▶ _Problem_: Exactly the lines starting at the line containing "(75, 349) = (208, 200): none -> grey mouse" and ending at the line containing "camera: 50 degrees left, 20 degrees up" are to be written out from the listing below, both included.

▼

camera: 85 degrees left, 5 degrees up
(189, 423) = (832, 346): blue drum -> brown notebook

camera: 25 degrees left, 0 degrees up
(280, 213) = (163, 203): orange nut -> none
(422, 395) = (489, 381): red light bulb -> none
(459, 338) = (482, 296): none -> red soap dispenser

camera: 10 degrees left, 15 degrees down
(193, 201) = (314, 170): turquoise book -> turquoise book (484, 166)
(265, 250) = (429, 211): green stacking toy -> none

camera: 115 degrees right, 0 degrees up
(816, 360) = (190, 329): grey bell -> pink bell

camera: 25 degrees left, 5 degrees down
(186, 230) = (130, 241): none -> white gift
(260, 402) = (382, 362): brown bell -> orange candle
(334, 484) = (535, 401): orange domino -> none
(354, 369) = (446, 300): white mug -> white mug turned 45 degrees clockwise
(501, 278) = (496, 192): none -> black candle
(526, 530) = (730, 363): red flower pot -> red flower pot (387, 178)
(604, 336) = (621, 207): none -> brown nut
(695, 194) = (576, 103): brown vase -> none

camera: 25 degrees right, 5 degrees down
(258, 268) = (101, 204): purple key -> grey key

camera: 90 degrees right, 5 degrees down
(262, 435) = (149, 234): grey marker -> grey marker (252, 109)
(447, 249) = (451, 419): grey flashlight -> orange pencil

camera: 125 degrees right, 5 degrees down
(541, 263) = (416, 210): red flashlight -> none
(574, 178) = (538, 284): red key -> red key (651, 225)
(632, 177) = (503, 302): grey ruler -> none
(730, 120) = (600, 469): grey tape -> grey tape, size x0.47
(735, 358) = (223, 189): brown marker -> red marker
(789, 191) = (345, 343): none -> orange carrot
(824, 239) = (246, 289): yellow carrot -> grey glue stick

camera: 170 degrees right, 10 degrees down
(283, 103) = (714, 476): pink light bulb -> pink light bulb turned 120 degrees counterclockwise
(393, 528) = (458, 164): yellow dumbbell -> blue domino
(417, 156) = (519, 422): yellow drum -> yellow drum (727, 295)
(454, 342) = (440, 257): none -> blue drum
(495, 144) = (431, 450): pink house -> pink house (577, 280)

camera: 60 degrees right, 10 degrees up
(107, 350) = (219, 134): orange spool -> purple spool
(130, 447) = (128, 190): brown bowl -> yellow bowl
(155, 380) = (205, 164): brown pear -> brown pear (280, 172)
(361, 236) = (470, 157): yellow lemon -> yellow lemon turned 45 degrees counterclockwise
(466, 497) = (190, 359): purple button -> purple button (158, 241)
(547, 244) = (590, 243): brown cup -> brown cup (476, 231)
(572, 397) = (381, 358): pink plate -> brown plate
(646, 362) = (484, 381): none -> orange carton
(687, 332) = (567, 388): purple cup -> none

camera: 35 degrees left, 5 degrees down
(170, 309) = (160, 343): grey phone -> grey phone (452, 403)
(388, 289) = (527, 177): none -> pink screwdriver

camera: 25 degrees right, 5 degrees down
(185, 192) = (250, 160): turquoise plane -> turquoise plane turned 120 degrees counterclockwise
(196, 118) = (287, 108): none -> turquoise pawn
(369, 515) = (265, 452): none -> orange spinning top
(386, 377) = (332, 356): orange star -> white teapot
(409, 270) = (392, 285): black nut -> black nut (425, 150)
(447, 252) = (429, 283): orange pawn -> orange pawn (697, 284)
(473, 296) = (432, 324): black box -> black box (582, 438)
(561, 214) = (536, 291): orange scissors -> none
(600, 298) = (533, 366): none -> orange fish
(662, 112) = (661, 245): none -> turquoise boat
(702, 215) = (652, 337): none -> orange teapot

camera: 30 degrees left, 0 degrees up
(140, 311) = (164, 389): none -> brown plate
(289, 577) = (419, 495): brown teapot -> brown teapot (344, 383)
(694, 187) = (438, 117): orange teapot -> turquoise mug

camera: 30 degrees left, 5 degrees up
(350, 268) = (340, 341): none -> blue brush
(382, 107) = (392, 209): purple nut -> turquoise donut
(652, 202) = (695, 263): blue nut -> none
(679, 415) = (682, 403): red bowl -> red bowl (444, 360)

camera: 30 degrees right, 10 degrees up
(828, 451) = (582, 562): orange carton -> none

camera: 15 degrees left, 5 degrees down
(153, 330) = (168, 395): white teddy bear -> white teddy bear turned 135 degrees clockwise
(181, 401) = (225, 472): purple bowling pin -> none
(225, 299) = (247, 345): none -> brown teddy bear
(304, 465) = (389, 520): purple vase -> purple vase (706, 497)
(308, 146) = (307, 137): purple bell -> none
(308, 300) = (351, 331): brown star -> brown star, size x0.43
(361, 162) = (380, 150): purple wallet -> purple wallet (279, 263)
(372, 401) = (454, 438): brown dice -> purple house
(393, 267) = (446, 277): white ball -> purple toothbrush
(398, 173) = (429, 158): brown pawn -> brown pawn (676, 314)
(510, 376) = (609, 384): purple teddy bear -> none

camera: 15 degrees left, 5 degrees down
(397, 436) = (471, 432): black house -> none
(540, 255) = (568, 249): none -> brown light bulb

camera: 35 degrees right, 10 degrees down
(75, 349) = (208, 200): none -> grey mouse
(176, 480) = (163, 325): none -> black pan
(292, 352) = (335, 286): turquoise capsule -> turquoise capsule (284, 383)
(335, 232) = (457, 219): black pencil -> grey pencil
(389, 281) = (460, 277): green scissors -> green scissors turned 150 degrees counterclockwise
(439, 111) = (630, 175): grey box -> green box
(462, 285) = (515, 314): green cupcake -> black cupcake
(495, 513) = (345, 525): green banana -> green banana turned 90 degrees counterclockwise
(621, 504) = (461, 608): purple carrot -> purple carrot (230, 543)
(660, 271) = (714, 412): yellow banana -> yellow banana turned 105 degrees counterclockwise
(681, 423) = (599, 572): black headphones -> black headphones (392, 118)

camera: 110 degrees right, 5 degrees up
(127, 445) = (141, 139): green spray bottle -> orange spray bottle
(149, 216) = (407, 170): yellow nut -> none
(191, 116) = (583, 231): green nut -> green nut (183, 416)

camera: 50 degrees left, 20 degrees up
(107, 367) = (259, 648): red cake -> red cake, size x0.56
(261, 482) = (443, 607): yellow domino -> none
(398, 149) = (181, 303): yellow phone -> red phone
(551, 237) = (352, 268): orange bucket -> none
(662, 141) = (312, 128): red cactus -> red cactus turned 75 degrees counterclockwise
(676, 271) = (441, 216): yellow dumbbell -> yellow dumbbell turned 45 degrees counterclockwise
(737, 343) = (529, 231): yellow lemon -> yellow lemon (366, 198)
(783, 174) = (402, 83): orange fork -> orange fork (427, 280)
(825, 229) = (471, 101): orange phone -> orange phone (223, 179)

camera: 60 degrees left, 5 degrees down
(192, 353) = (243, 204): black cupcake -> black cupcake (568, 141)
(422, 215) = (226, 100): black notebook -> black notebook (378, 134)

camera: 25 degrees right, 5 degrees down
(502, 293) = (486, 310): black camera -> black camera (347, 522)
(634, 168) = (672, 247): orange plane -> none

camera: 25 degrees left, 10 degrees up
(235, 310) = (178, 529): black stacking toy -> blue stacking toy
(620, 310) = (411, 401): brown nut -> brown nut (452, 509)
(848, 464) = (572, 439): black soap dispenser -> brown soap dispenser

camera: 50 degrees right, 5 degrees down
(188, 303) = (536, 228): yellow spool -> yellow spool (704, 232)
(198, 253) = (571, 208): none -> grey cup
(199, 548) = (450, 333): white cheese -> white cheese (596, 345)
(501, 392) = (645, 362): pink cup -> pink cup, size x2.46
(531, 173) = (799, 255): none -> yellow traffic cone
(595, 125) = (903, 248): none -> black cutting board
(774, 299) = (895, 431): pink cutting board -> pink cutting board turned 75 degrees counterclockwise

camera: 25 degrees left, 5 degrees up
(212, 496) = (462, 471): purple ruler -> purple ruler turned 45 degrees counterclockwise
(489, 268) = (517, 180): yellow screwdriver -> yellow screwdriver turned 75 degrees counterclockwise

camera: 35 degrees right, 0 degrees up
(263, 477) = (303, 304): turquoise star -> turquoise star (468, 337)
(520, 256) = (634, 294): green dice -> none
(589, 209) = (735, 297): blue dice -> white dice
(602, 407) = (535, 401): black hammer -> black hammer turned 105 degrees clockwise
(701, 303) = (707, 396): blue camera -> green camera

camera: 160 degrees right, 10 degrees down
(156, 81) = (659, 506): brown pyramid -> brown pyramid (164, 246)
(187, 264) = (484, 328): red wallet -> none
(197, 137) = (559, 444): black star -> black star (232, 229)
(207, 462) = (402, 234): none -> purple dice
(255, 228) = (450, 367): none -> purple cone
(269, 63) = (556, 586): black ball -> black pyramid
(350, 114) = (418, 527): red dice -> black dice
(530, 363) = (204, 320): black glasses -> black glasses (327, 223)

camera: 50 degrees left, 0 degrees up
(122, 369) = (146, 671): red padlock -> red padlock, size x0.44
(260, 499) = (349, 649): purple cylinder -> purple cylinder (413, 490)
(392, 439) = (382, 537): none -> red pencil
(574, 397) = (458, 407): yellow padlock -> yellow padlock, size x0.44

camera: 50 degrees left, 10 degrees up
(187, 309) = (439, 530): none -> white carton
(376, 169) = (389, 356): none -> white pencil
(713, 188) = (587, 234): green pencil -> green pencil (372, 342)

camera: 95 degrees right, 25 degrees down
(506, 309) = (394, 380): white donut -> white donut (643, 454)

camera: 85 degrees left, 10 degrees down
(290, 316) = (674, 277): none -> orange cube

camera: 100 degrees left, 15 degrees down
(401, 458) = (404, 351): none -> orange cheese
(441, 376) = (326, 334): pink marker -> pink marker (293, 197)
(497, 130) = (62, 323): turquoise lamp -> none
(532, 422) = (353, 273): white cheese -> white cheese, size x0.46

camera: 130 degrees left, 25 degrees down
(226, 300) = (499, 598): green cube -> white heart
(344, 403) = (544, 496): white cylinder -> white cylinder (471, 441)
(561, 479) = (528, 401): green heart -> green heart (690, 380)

▲

▶ _Finished exercise_:
(75, 349) = (208, 200): none -> grey mouse
(176, 480) = (163, 325): none -> black pan
(292, 352) = (335, 286): turquoise capsule -> turquoise capsule (284, 383)
(335, 232) = (457, 219): black pencil -> grey pencil
(389, 281) = (460, 277): green scissors -> green scissors turned 150 degrees counterclockwise
(439, 111) = (630, 175): grey box -> green box
(462, 285) = (515, 314): green cupcake -> black cupcake
(495, 513) = (345, 525): green banana -> green banana turned 90 degrees counterclockwise
(621, 504) = (461, 608): purple carrot -> purple carrot (230, 543)
(660, 271) = (714, 412): yellow banana -> yellow banana turned 105 degrees counterclockwise
(681, 423) = (599, 572): black headphones -> black headphones (392, 118)

camera: 110 degrees right, 5 degrees up
(127, 445) = (141, 139): green spray bottle -> orange spray bottle
(149, 216) = (407, 170): yellow nut -> none
(191, 116) = (583, 231): green nut -> green nut (183, 416)

camera: 50 degrees left, 20 degrees up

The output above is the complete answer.